• _What you are asked to do_: Turn the listing lines starting at the one containing "Question: Which object is positioned" and ending at the one containing "No, it is in front of (355, 561)." into a Markdown table with columns No. and Text. Number each row, skip blank lines, and omit the pictures.

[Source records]
★ ★ ★
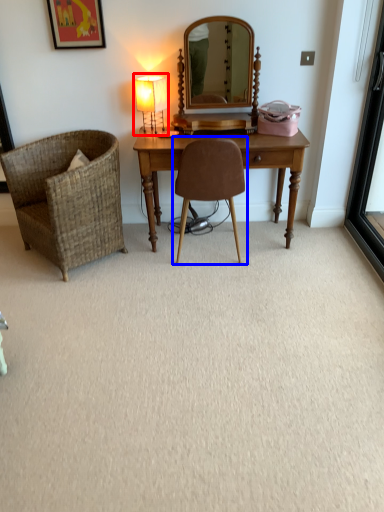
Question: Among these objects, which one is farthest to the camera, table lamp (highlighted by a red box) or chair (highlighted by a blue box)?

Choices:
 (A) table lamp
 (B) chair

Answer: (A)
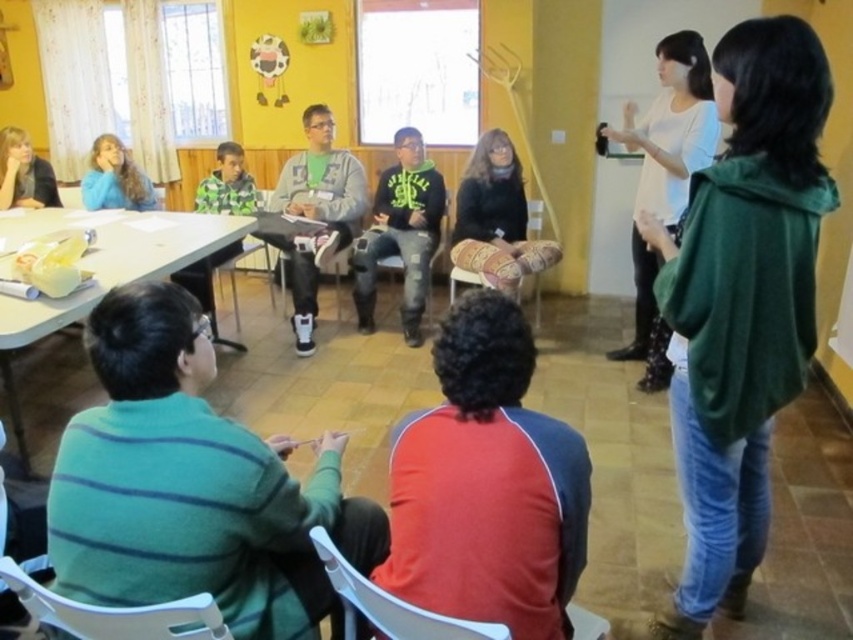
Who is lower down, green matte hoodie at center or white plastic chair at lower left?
★ ★ ★
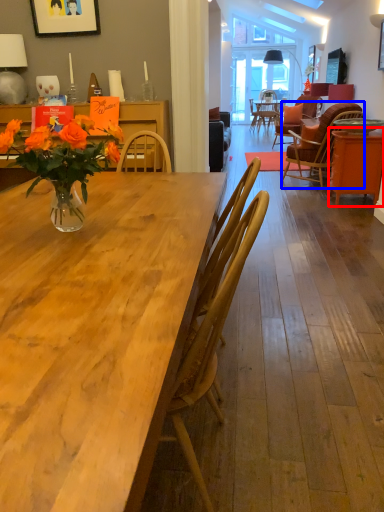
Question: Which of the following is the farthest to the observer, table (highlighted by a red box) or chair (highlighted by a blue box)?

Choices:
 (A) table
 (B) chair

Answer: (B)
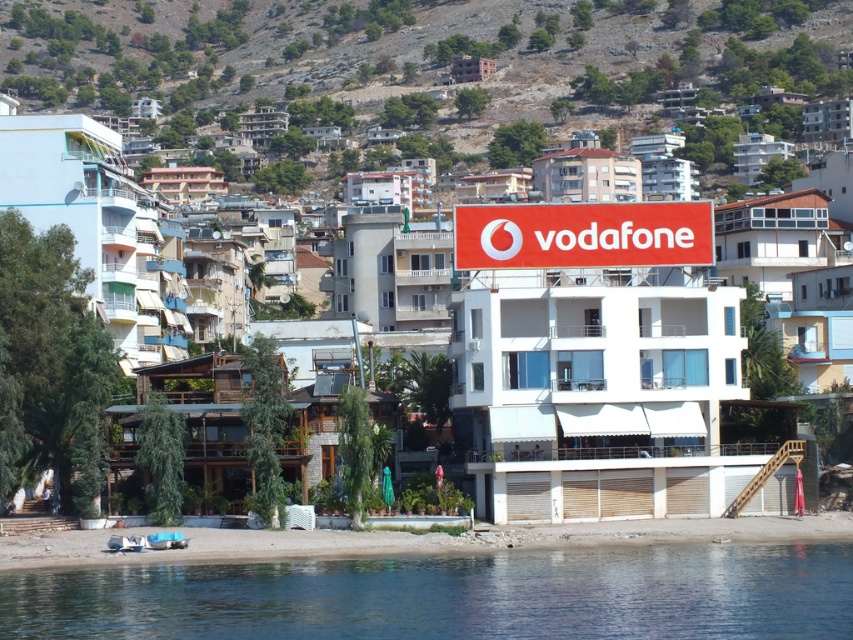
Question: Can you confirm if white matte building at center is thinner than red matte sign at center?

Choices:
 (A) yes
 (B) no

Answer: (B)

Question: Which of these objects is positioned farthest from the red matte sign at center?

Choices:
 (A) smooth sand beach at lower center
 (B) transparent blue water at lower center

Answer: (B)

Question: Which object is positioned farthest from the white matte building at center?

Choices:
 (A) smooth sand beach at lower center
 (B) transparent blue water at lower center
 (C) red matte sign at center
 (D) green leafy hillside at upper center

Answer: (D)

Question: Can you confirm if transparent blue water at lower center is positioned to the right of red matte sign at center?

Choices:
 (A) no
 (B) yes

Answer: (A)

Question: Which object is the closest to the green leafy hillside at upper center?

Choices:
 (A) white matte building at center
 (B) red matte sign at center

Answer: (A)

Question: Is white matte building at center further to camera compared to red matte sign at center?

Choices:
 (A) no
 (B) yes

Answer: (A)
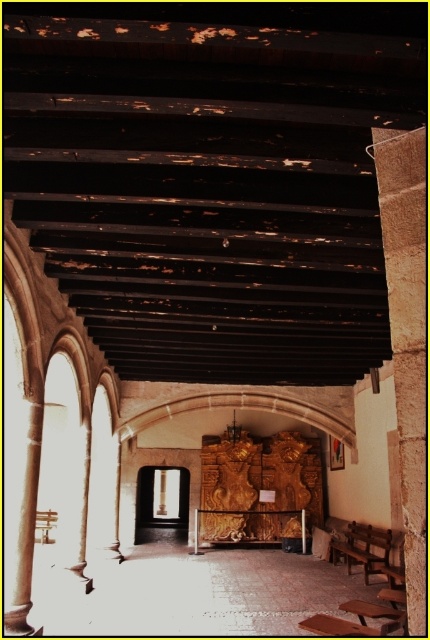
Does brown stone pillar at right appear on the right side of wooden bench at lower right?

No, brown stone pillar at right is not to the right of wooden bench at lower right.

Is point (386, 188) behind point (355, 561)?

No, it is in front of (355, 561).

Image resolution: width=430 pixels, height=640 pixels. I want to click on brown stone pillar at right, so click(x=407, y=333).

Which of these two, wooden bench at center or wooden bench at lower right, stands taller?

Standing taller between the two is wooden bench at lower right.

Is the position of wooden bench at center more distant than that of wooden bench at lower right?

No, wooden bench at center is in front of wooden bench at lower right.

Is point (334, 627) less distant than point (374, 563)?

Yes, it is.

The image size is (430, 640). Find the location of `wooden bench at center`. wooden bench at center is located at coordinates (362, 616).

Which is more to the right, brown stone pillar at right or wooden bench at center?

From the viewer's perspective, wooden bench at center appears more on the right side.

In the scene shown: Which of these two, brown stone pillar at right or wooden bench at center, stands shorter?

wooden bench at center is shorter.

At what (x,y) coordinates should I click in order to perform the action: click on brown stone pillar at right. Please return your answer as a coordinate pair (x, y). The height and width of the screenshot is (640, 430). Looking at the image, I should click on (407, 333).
★ ★ ★
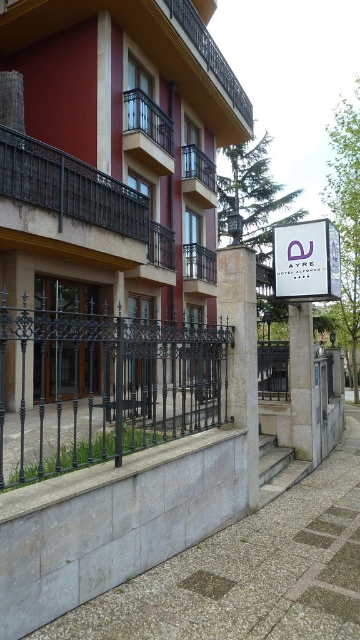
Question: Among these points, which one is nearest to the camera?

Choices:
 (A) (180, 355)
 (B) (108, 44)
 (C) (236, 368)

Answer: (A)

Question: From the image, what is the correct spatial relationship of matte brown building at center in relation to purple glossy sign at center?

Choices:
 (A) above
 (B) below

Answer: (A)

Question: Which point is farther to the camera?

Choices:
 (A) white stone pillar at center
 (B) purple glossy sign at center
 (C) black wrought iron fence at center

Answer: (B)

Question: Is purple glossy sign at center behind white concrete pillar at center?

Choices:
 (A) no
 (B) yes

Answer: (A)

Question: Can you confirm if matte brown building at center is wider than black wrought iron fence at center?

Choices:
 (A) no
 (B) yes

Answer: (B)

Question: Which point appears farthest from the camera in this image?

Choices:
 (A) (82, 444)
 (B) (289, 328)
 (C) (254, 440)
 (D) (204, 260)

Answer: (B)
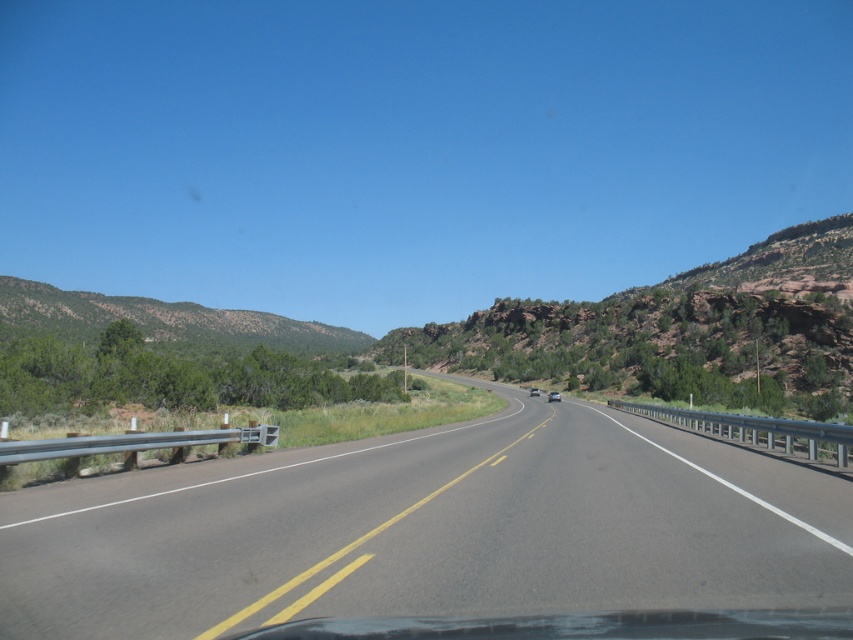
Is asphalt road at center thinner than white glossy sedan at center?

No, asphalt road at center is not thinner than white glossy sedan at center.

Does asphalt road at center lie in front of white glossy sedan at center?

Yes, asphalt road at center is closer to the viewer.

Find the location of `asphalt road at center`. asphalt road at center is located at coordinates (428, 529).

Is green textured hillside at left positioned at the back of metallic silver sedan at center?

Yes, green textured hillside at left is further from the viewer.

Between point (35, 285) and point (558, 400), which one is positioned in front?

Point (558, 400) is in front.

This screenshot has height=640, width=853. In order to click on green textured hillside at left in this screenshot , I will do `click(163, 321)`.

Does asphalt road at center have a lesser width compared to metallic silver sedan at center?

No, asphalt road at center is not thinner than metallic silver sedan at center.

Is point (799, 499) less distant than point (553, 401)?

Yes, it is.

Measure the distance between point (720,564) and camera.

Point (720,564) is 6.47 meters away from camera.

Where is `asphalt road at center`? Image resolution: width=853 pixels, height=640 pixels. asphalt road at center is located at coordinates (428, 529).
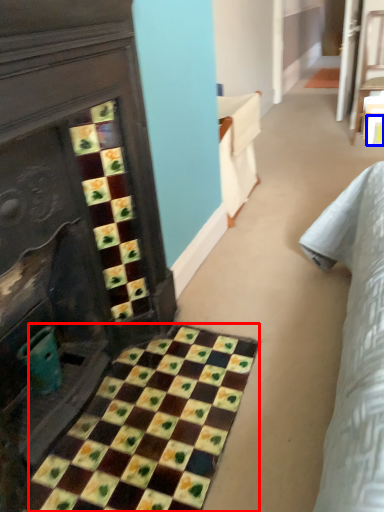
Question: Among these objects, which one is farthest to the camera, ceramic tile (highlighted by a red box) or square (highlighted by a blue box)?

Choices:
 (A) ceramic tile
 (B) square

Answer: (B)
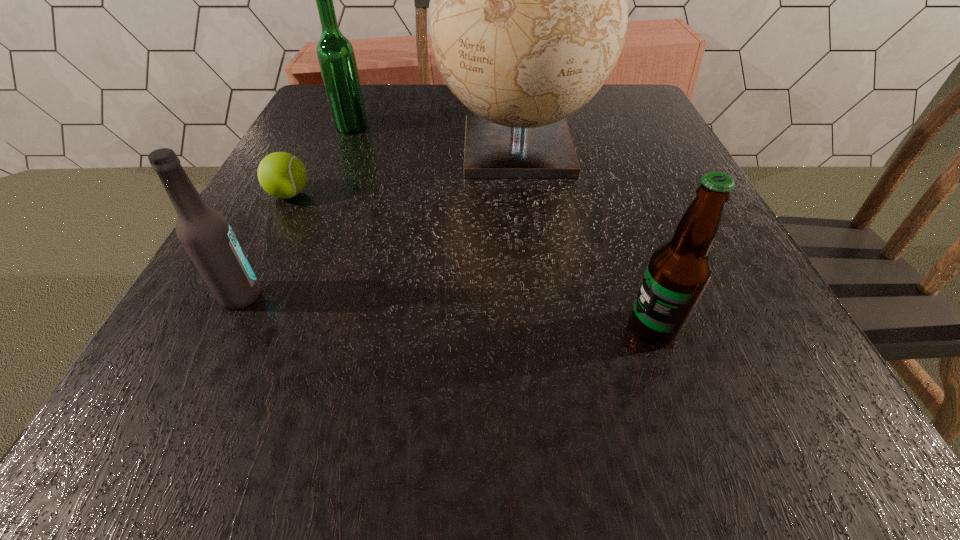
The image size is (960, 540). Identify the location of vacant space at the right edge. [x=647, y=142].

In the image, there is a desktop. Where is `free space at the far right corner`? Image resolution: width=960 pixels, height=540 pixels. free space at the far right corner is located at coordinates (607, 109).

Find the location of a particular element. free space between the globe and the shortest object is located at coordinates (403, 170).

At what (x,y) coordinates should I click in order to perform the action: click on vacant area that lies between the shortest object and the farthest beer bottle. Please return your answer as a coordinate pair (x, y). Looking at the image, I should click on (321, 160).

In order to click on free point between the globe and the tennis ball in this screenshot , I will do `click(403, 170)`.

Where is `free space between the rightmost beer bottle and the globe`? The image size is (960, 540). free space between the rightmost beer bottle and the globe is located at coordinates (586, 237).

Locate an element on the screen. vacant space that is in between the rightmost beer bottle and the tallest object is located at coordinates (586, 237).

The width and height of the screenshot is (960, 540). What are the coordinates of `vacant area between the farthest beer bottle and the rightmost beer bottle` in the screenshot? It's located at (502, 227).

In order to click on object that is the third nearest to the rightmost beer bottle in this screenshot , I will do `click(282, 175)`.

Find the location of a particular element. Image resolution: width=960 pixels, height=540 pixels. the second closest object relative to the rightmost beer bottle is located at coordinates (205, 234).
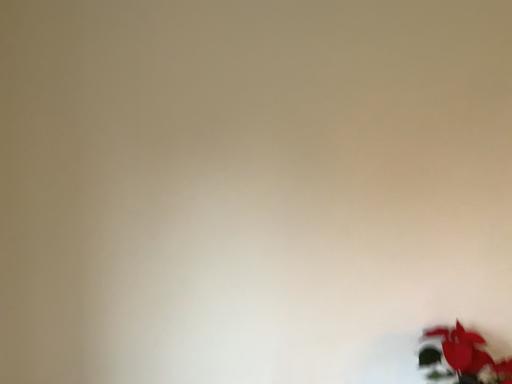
★ ★ ★
• _Written solution_:
| No. | Text |
|---|---|
| 1 | Question: Which object is positioned farthest from the white matte building at center? |
| 2 | Choices: |
| 3 |  (A) smooth sand beach at lower center |
| 4 |  (B) transparent blue water at lower center |
| 5 |  (C) red matte sign at center |
| 6 |  (D) green leafy hillside at upper center |
| 7 | Answer: (D) |
| 8 | Question: Can you confirm if transparent blue water at lower center is positioned to the right of red matte sign at center? |
| 9 | Choices: |
| 10 |  (A) no |
| 11 |  (B) yes |
| 12 | Answer: (A) |
| 13 | Question: Which object is the closest to the green leafy hillside at upper center? |
| 14 | Choices: |
| 15 |  (A) white matte building at center |
| 16 |  (B) red matte sign at center |
| 17 | Answer: (A) |
| 18 | Question: Is white matte building at center further to camera compared to red matte sign at center? |
| 19 | Choices: |
| 20 |  (A) no |
| 21 |  (B) yes |
| 22 | Answer: (A) |
| 23 | Does brown stone pillar at right appear on the right side of wooden bench at lower right? |
| 24 | No, brown stone pillar at right is not to the right of wooden bench at lower right. |
| 25 | Is point (386, 188) behind point (355, 561)? |
| 26 | No, it is in front of (355, 561). |